### AVAILABLE DATA
◇ ◇ ◇ ◇
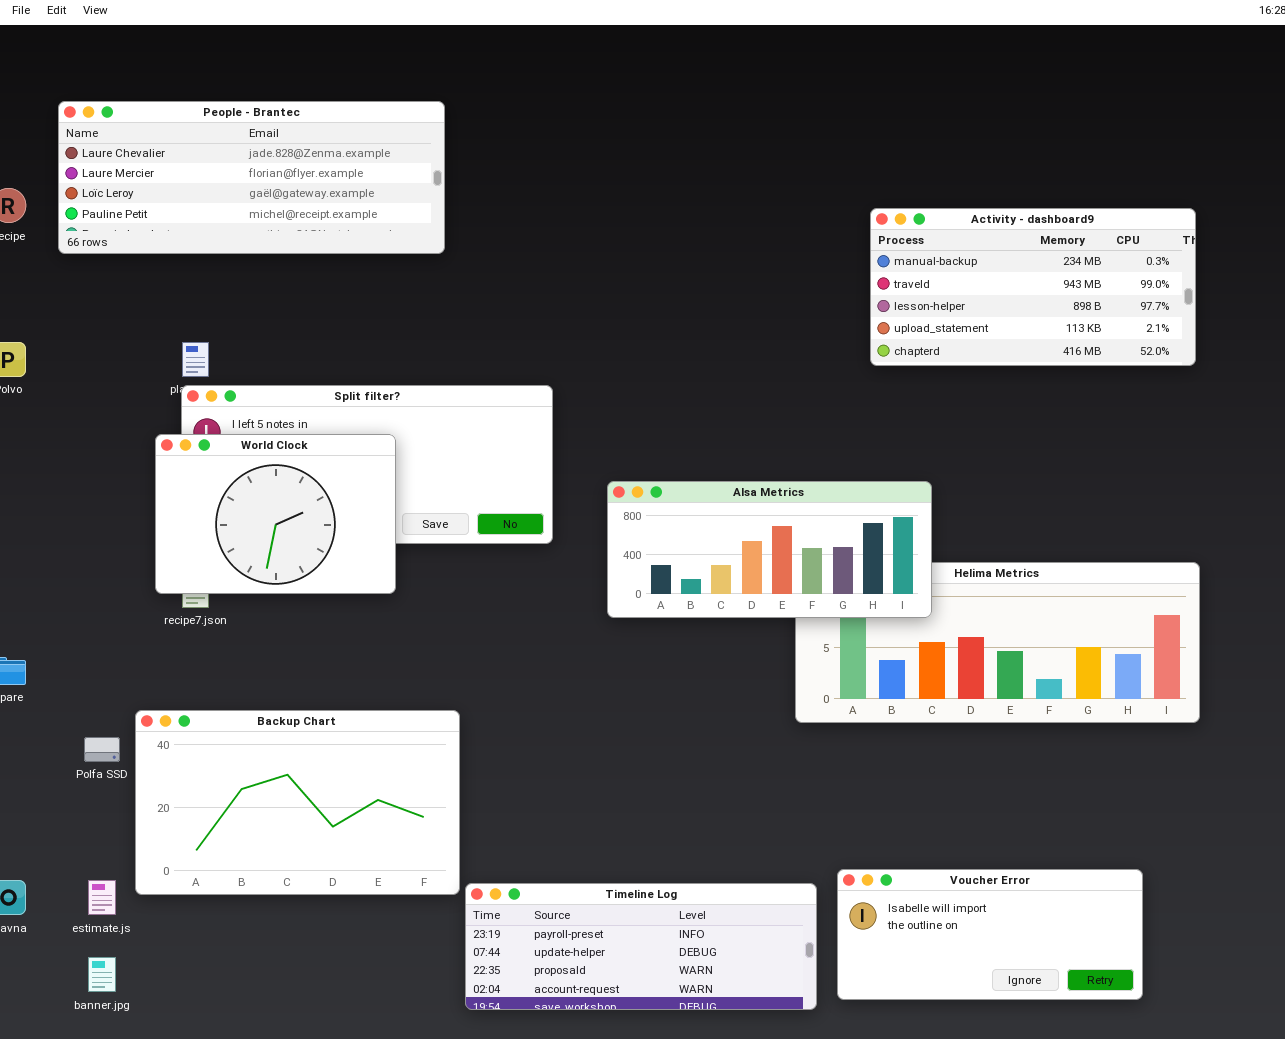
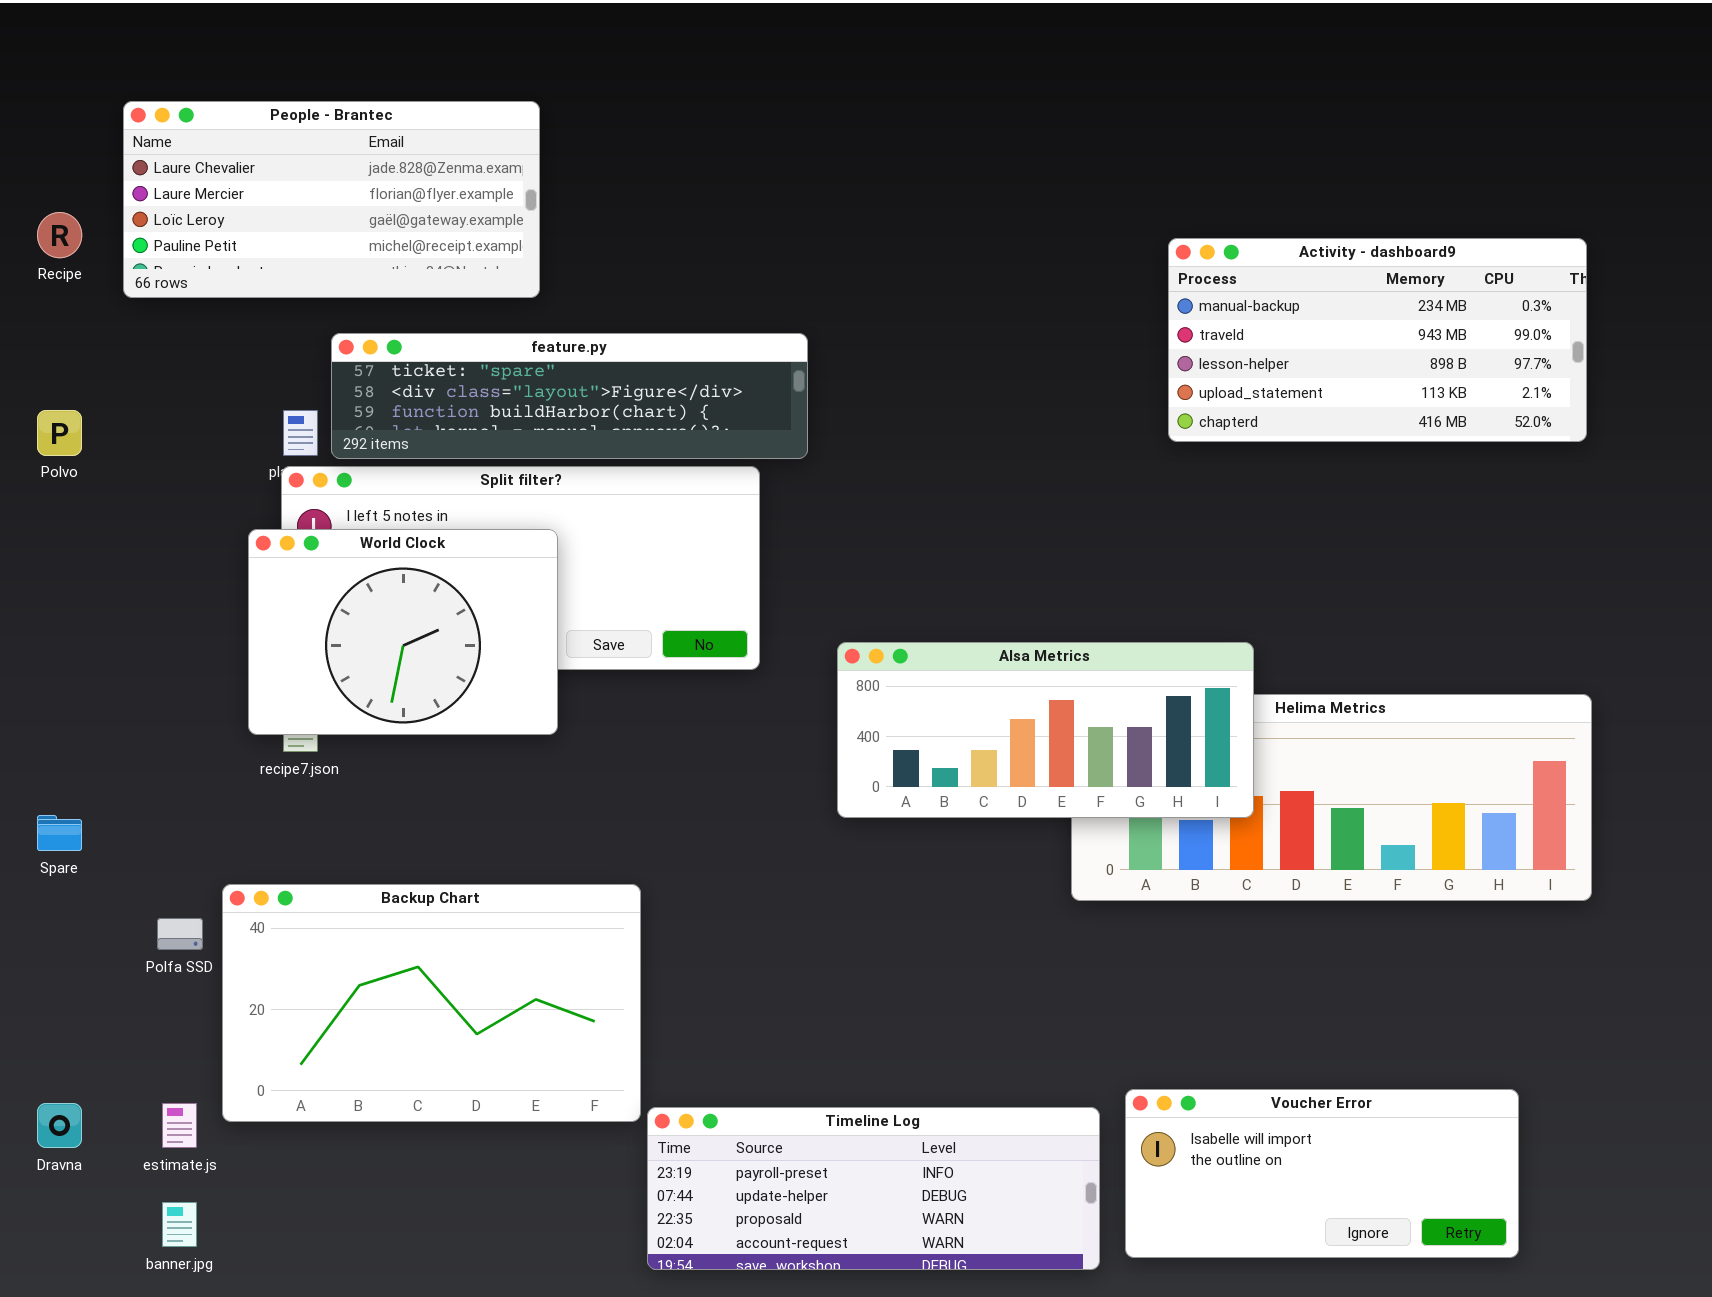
People - Brantec: [58,101,445,254] -> [123,101,540,298], resized
feature.py: none -> [331,333,808,459], opened
Alsa Metrics: [607,481,932,618] -> [837,642,1254,818], moved

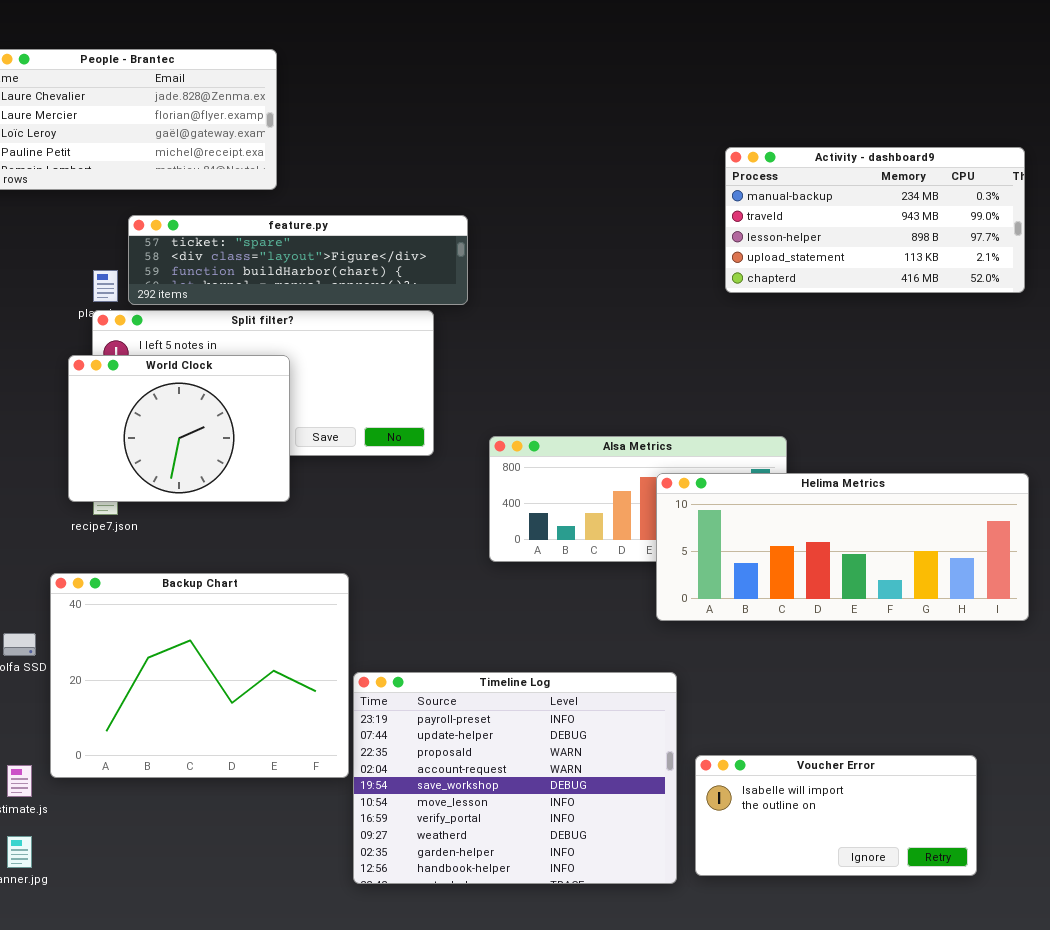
Helima Metrics: [1071,694,1592,901] -> [656,473,1029,621], raised
Backup Chart: [222,884,641,1122] -> [50,573,349,778], resized
Timeline Log: [647,1107,1100,1270] -> [353,672,677,884], resized

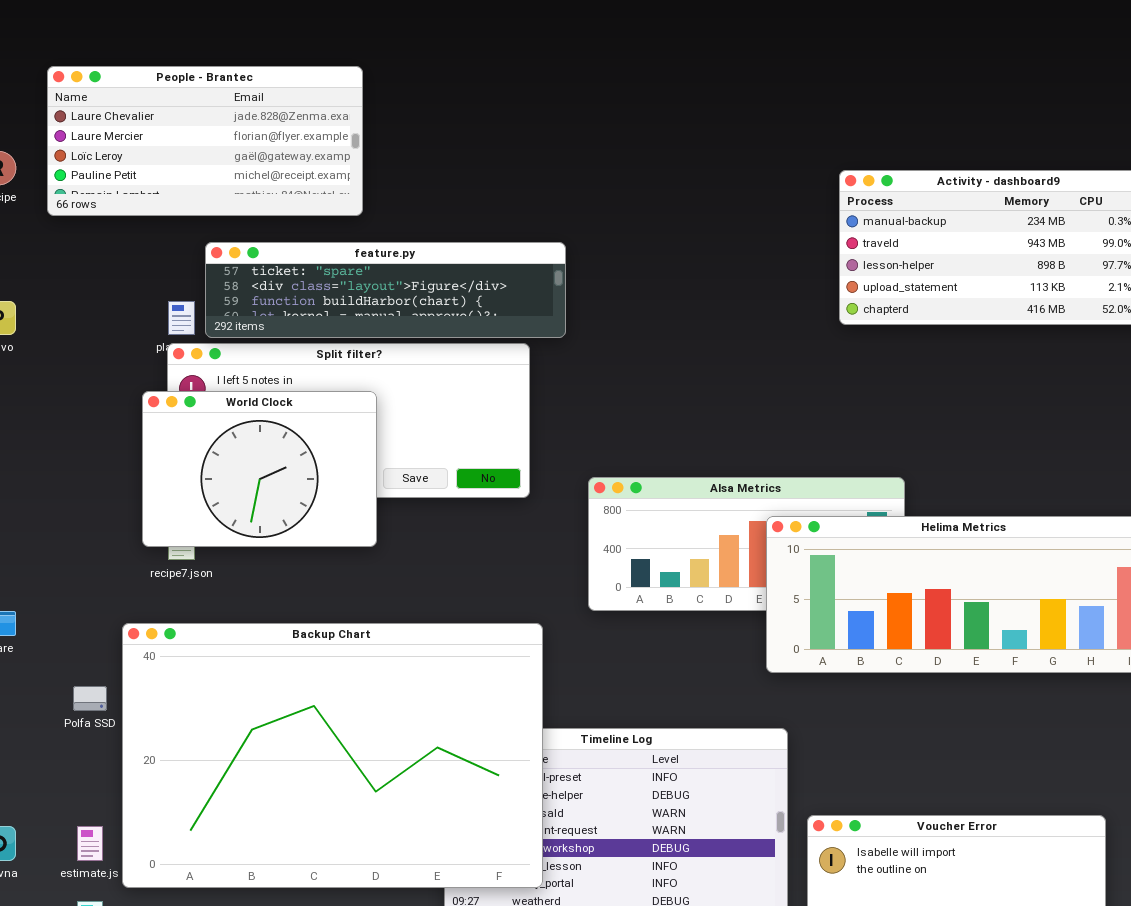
Backup Chart: [50,573,349,778] -> [122,623,543,888], resized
◇ ◇ ◇ ◇
### ACTIVITY
Transcribe exactly the lines above, running from the one that contains "Timeline Log: [647,1107,1100,1270]" through the final line of the listing, and skip every picture.

### FINISHED TASK
Timeline Log: [647,1107,1100,1270] -> [353,672,677,884], resized

Backup Chart: [50,573,349,778] -> [122,623,543,888], resized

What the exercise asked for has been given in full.